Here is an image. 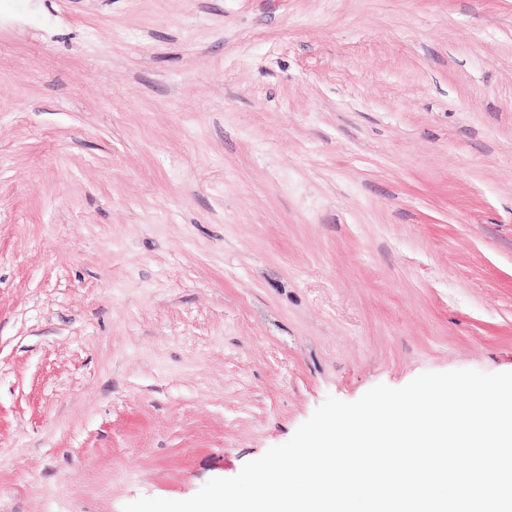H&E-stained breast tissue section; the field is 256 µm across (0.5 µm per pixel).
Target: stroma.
<instances>
[{"instance_id":"stroma-1","label":"stroma","mask_w":512,"mask_h":512,"mask_svg":"<svg viewBox=\"0 0 512 512\" xmlns=\"http://www.w3.org/2000/svg\"><path fill=\"white\" fill-rule=\"evenodd\" d=\"M459 369L512 372V0H0V512Z\"/></svg>"}]
</instances>
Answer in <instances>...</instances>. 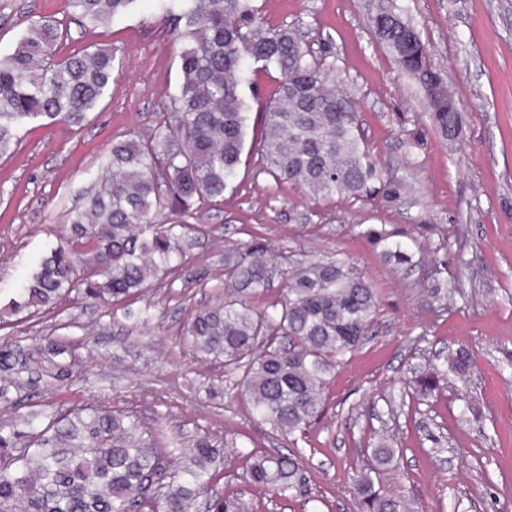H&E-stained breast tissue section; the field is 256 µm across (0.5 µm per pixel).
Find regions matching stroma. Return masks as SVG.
I'll return each mask as SVG.
<instances>
[{"instance_id":"stroma-1","label":"stroma","mask_w":512,"mask_h":512,"mask_svg":"<svg viewBox=\"0 0 512 512\" xmlns=\"http://www.w3.org/2000/svg\"><path fill=\"white\" fill-rule=\"evenodd\" d=\"M252 4L267 26L299 30L406 194L394 203L317 198L262 172L257 144L247 141L223 200L202 205L193 220L194 245L173 275L113 311L68 303L22 316L0 330V342L68 337L87 367L65 385L79 400L111 391L118 407L182 453L202 436L221 438L212 495L224 512H361L353 486L382 443L396 448L393 461L367 472L412 512H512V0H398L460 109L453 142L432 130L421 89L376 40L369 0ZM40 15L63 22L66 50L109 45L120 68L82 128L30 124L0 157L5 297L97 183L113 136L153 135L179 78L180 45L160 27L154 0L98 26L76 19L68 0H0V54ZM372 224L403 233L411 268L383 261L364 235ZM264 240L274 245L276 274L255 308L285 300L284 272L315 261L345 262L378 297L363 342L331 373L322 415L290 435L251 413L233 376L187 359L181 336L196 310L237 298L224 279L225 254ZM461 346L473 356L471 375L447 374L438 393L417 397L410 368L443 363ZM241 447L297 460L294 487L253 485Z\"/></svg>"}]
</instances>
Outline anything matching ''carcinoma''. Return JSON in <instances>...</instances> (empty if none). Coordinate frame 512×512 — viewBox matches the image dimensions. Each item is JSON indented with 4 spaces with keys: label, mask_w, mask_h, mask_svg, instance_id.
I'll list each match as a JSON object with an SVG mask.
<instances>
[{
    "label": "carcinoma",
    "mask_w": 512,
    "mask_h": 512,
    "mask_svg": "<svg viewBox=\"0 0 512 512\" xmlns=\"http://www.w3.org/2000/svg\"><path fill=\"white\" fill-rule=\"evenodd\" d=\"M137 0H69L93 24L127 13ZM161 23L182 44L172 111L157 117L148 139H113L108 171L68 228L43 257L27 285L0 301V328L21 313L39 314L73 298L102 306L141 295L182 262L191 240L188 219L199 206L224 199L245 146L250 97L247 70L275 68L282 78L264 113L257 151L261 168L315 196L393 201L406 192L383 176L361 135L358 112L317 64L306 61L300 34L264 25L250 0H158ZM373 32L397 66L420 85L433 129L446 141L460 117L442 103L448 88L417 30L396 0H381ZM64 35L51 16L31 19L14 47L0 55V157L37 119L80 127L112 86L116 51L96 47L64 53ZM250 93H245V90ZM364 235L398 268L411 254L396 231L371 226ZM268 245L255 243L224 257V276L242 298L198 311L184 326L188 356L214 370L240 372L254 413L290 433L322 412L335 364L360 343L377 307L374 289L340 263L314 262L288 275V300L258 310L250 300L270 288ZM447 369L465 375L470 352H449ZM436 366L415 377L429 397L440 387ZM73 344L60 337L28 348L0 344V512H189L208 495L224 448L208 436L172 462L163 435L148 430L107 393L94 404L32 402L52 396L59 382L78 381ZM250 482L272 492L291 489L299 464L290 458L243 453ZM364 512H407L370 475L355 485Z\"/></svg>",
    "instance_id": "carcinoma-1"
}]
</instances>
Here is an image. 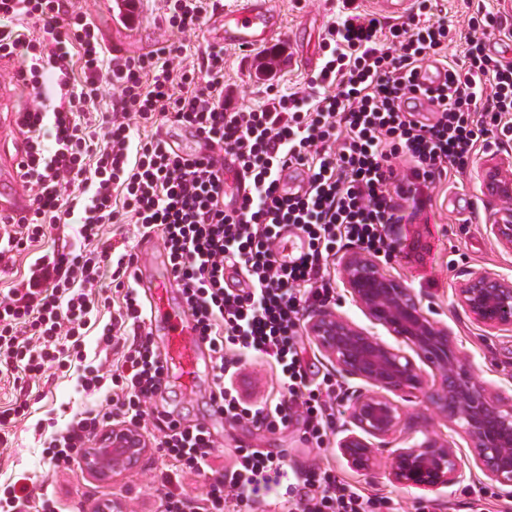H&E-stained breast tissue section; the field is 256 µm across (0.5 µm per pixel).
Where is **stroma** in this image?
Wrapping results in <instances>:
<instances>
[{"mask_svg":"<svg viewBox=\"0 0 512 512\" xmlns=\"http://www.w3.org/2000/svg\"><path fill=\"white\" fill-rule=\"evenodd\" d=\"M283 17L278 51L264 48L224 50V98L233 106L254 108L266 101L271 90L305 87L310 73L291 67L293 54L320 56L325 28L340 15L342 0H272ZM131 19H123L116 0H67L69 10L86 16L96 27L99 41L111 47L114 39L126 38L129 55L151 51L157 42L172 39L183 43L188 53L202 52L208 32L170 33L165 23L166 0H133ZM496 146L479 153L475 164L456 177L434 182L428 189L431 204L418 209L405 202L406 223L396 225L400 251L384 260L386 271L402 280L422 297V306L435 319L447 324L458 349L470 361L479 380L505 394H512V333L489 332L475 324L457 304L455 288L466 270L487 267L512 275V252L504 250L489 234L493 210L481 191V165L495 154ZM106 243L136 253L144 275H152L165 261L160 237L142 238L138 225L109 224ZM79 369L62 372L49 369L42 381L27 388L29 418L17 423L11 447H0V485L24 479L32 496L53 495L58 512H93L108 499L125 503L127 512H157L163 488L157 474L163 463L157 453L147 452L134 469L108 481L93 479L82 463L56 471L42 456L45 440L63 428L74 413L103 403V395H87L77 385ZM245 401L265 399L277 390L274 371L263 362L246 365L234 381ZM211 379L200 375L192 388H171L148 406L149 415L170 411L187 425H205L215 442L216 464L232 461L230 448L246 442L255 448H284L297 466L331 467L344 479L398 498L403 512L436 503L440 512H470L472 490H484L490 502H512V488L491 481L475 464L461 429L449 427L432 408L427 393L400 397L404 409L401 435L391 448H401L414 430L425 427L451 440L465 466L467 477L449 488L421 492L395 483L389 476L391 448L378 451L377 466L369 473L350 468L336 446L318 450L302 438L301 423L271 434L249 424L229 427L212 417L207 406Z\"/></svg>","mask_w":512,"mask_h":512,"instance_id":"stroma-1","label":"stroma"}]
</instances>
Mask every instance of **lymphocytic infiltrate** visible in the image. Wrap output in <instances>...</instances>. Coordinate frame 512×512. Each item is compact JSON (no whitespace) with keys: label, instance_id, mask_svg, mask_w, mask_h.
Listing matches in <instances>:
<instances>
[{"label":"lymphocytic infiltrate","instance_id":"f902f5d3","mask_svg":"<svg viewBox=\"0 0 512 512\" xmlns=\"http://www.w3.org/2000/svg\"><path fill=\"white\" fill-rule=\"evenodd\" d=\"M218 0H169L165 22L197 31ZM414 26L355 10L328 25L323 63L307 88L270 94L253 109L224 101V49L208 46L198 67L176 66L182 45L162 41L138 56H106L95 26L64 0H0V58L18 59L34 104L18 114L29 162L22 179L34 214L25 224L0 225V264L32 249L27 273L0 296V374L26 387L51 367L82 359V344L109 299L103 277L123 292L114 317L99 331L103 350L123 348L116 368L87 365L84 393H103L106 407L76 413L44 450L54 469H69L87 443L115 424L141 428L145 407L163 392L165 369L149 333L146 309L128 285L129 250L103 245L104 228L134 220L143 236H160L183 303L212 353L209 401L225 422L269 433L301 416L312 447H327L335 427L336 383L312 371L299 337L310 307L334 298L331 257L345 248L391 256L403 223L402 202H419L422 187L460 173L490 143L512 142V62L492 54L488 34L512 39L505 5L474 10L462 61L434 88L418 76L441 55L445 21L420 0ZM39 24L33 39L23 24ZM54 71L60 104L46 110L43 75ZM113 90L109 108L90 126L85 114ZM432 112L422 122L405 105ZM148 129L134 140L129 125ZM202 131L211 148L181 158L157 127ZM232 154L247 184L237 209L224 207L222 154ZM406 157L408 173L395 159ZM303 172L307 186L278 193L284 172ZM76 226V243L39 250L53 233ZM307 243L296 261L280 263L281 232ZM275 368L280 392L251 405L229 380L249 358ZM156 453L167 463L159 512H399L389 496L371 495L328 467L289 464L276 453L236 445L229 468L216 466L214 441L201 424L184 426L165 413ZM188 475L204 479L202 497L169 490ZM287 484L281 499L271 489Z\"/></svg>","mask_w":512,"mask_h":512}]
</instances>
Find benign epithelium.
<instances>
[{"label": "benign epithelium", "instance_id": "7a95c632", "mask_svg": "<svg viewBox=\"0 0 512 512\" xmlns=\"http://www.w3.org/2000/svg\"><path fill=\"white\" fill-rule=\"evenodd\" d=\"M486 195L508 203L489 225L497 243L512 251V154L497 153L482 169ZM339 278L371 324L395 338L388 343L332 308L319 311L306 325V335L347 378L364 381L368 390L351 392L348 424L337 449L352 468L369 472L377 449L391 444L402 413L392 395L425 389V362L437 378L432 397L437 413L464 433L476 464L486 476L512 487V396L479 381L461 356L448 327L426 313L413 289L387 273L377 258L353 250L338 264ZM456 300L477 325L491 331H512V277L488 268H473L456 289ZM148 449L133 427L114 425L86 449V471L101 480L134 463ZM390 477L410 488L438 491L465 477L450 441L423 428L405 448L392 453Z\"/></svg>", "mask_w": 512, "mask_h": 512}]
</instances>
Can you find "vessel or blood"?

###

Output the lines from the line containing "Find benign epithelium." to the end, both included; add nothing.

Find benign epithelium.
<instances>
[{"label": "benign epithelium", "instance_id": "7a95c632", "mask_svg": "<svg viewBox=\"0 0 512 512\" xmlns=\"http://www.w3.org/2000/svg\"><path fill=\"white\" fill-rule=\"evenodd\" d=\"M486 195L508 203L489 225L497 243L512 251V154L497 153L482 169ZM339 278L371 324L395 338L388 343L332 308L319 311L306 325V335L347 378L364 381L368 390L351 392L348 424L337 449L352 468L369 472L377 449L391 444L402 413L392 395L425 389V362L437 378L432 397L437 413L464 433L476 464L486 476L512 487V396L479 381L461 356L448 327L426 313L413 289L387 273L377 258L353 250L338 264ZM456 300L477 325L491 331H512V277L488 268H473L456 289ZM148 449L133 427L114 425L86 449V471L101 480L134 463ZM390 477L410 488L438 491L465 477L450 441L423 428L405 448L392 453Z\"/></svg>", "mask_w": 512, "mask_h": 512}]
</instances>
Can you find "vessel or blood"?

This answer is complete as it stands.